### ACTIVITY
The answer must be an exact copy of the records, with every picture left out.

(Shape state transition data)
^^^^^^^^

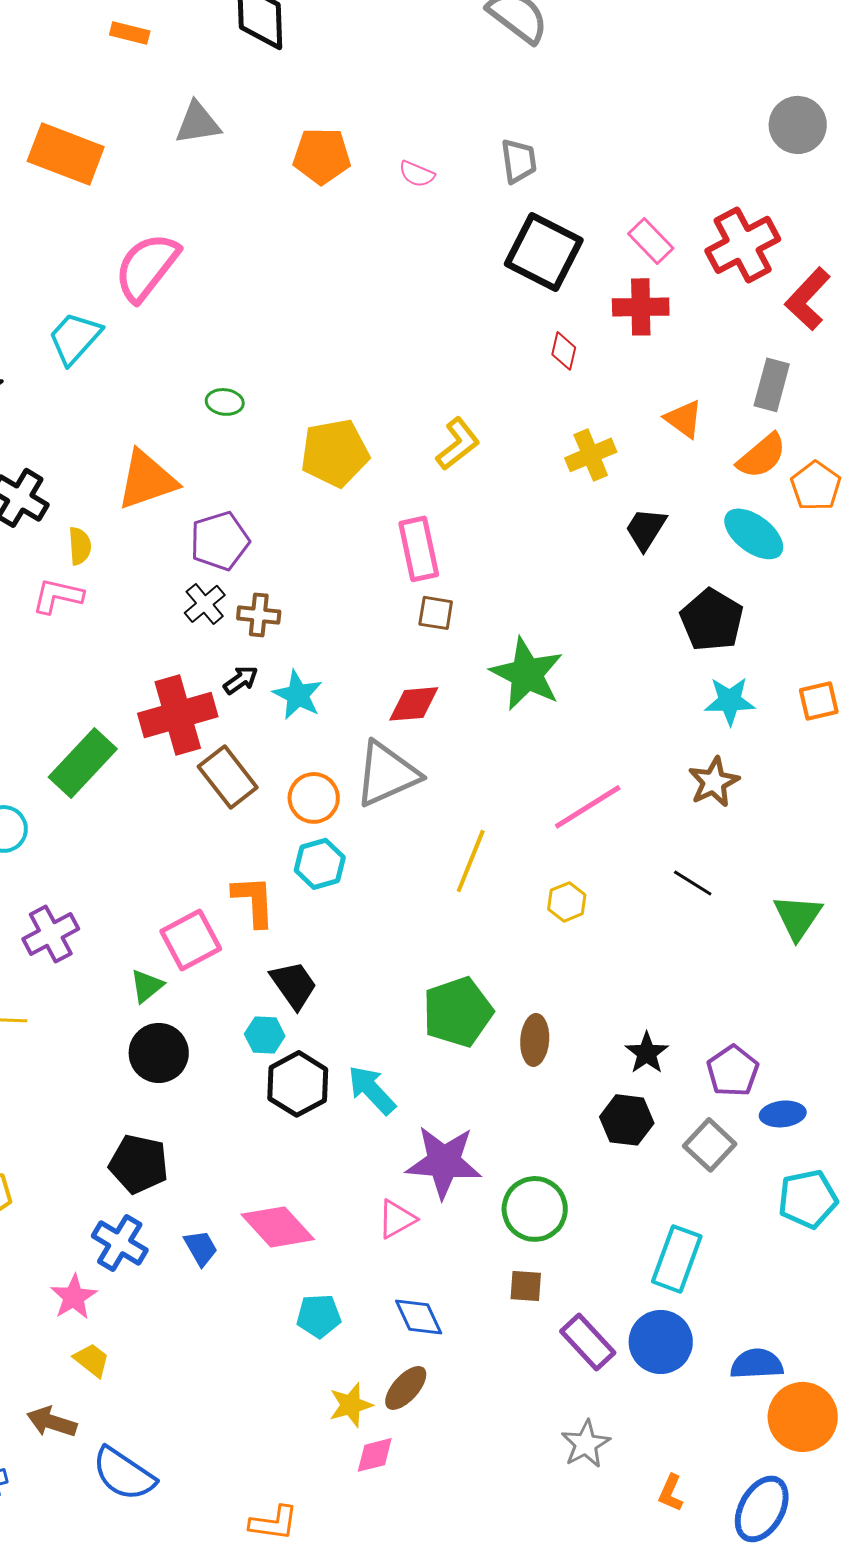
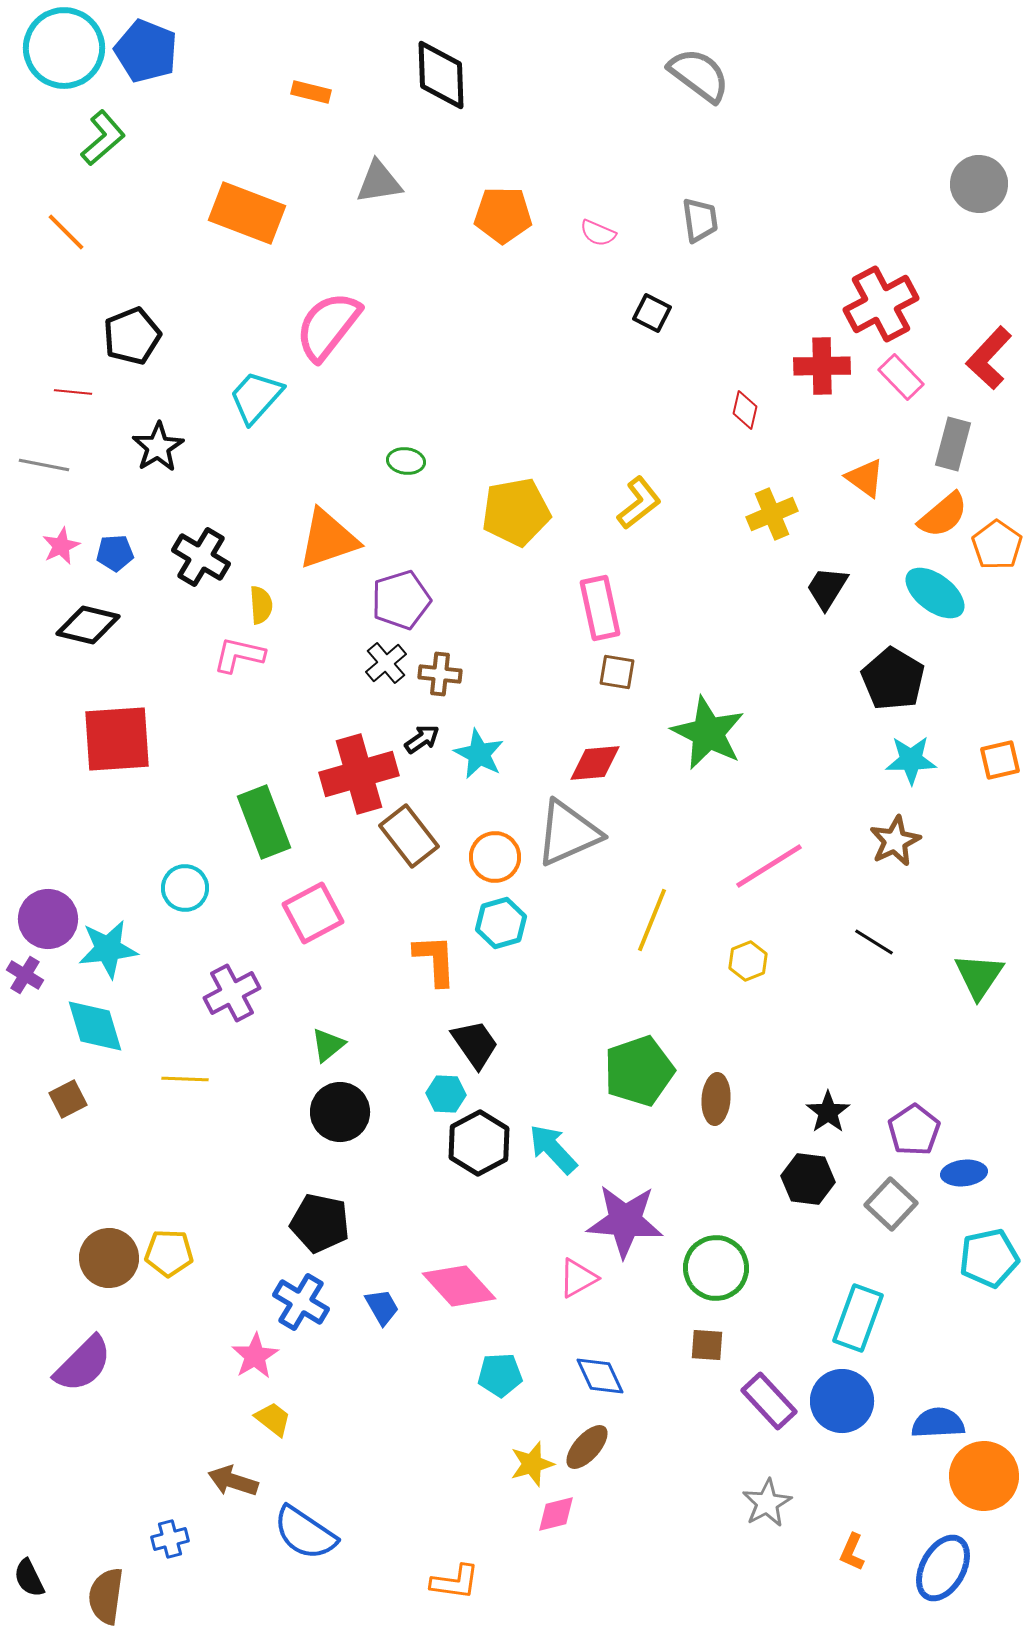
pink rectangle: (651, 241) -> (901, 377), moved
red cross: (743, 245) -> (881, 304), moved
black square: (544, 252) -> (652, 313), moved, size x0.5
green rectangle: (83, 763) -> (264, 822), turned -64
pink square: (191, 940) -> (313, 913), moved

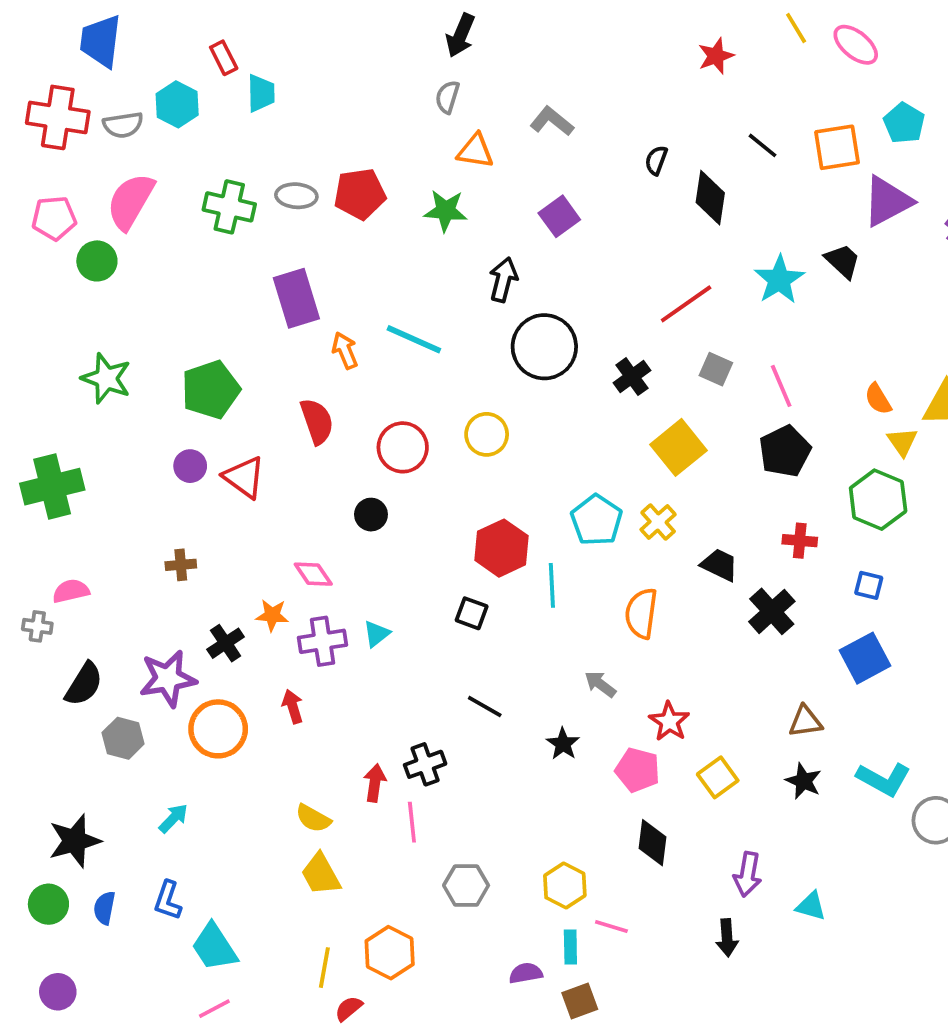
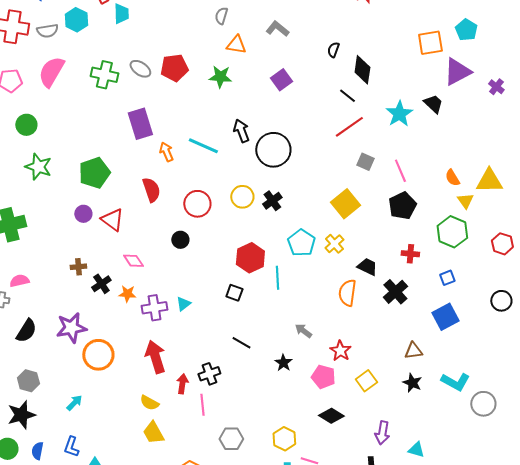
black line: (762, 145) -> (347, 96), moved
gray ellipse: (296, 196) -> (140, 69), turned 30
green circle: (97, 261) -> (26, 125), moved
black arrow: (503, 280) -> (241, 131), moved, turned -35
black cross: (632, 377) -> (272, 201), moved
pink diamond: (313, 574) -> (133, 261), moved
blue square: (869, 585) -> (447, 278), turned -35
orange semicircle: (641, 613) -> (347, 293), moved
black cross: (226, 643) -> (101, 284), moved
red arrow: (293, 707) -> (155, 357), moved, size x1.8
gray hexagon: (123, 738) -> (28, 381), moved
black diamond: (652, 843) -> (331, 416), turned -65

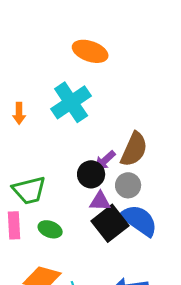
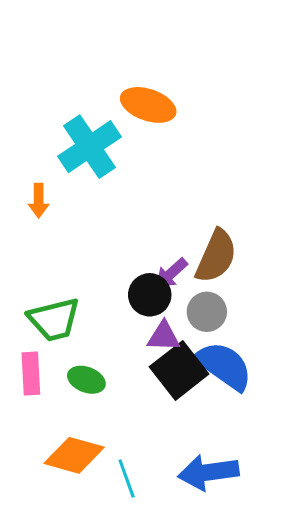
cyan cross: (71, 102) -> (90, 147), moved

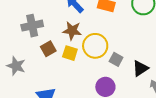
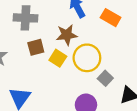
brown star: (72, 31) -> (67, 35), turned -30

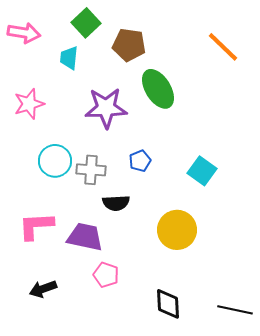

^^^^^^^^

### RESPONSE TO THIS TASK
pink rectangle: (651, 241) -> (901, 377), moved
red cross: (743, 245) -> (881, 304), moved
black square: (544, 252) -> (652, 313), moved, size x0.5
green rectangle: (83, 763) -> (264, 822), turned -64
pink square: (191, 940) -> (313, 913), moved

black line: (762, 145) -> (347, 96), moved
gray ellipse: (296, 196) -> (140, 69), turned 30
green circle: (97, 261) -> (26, 125), moved
black arrow: (503, 280) -> (241, 131), moved, turned -35
black cross: (632, 377) -> (272, 201), moved
pink diamond: (313, 574) -> (133, 261), moved
blue square: (869, 585) -> (447, 278), turned -35
orange semicircle: (641, 613) -> (347, 293), moved
black cross: (226, 643) -> (101, 284), moved
red arrow: (293, 707) -> (155, 357), moved, size x1.8
gray hexagon: (123, 738) -> (28, 381), moved
black diamond: (652, 843) -> (331, 416), turned -65

cyan cross: (71, 102) -> (90, 147), moved

brown star: (72, 31) -> (67, 35), turned -30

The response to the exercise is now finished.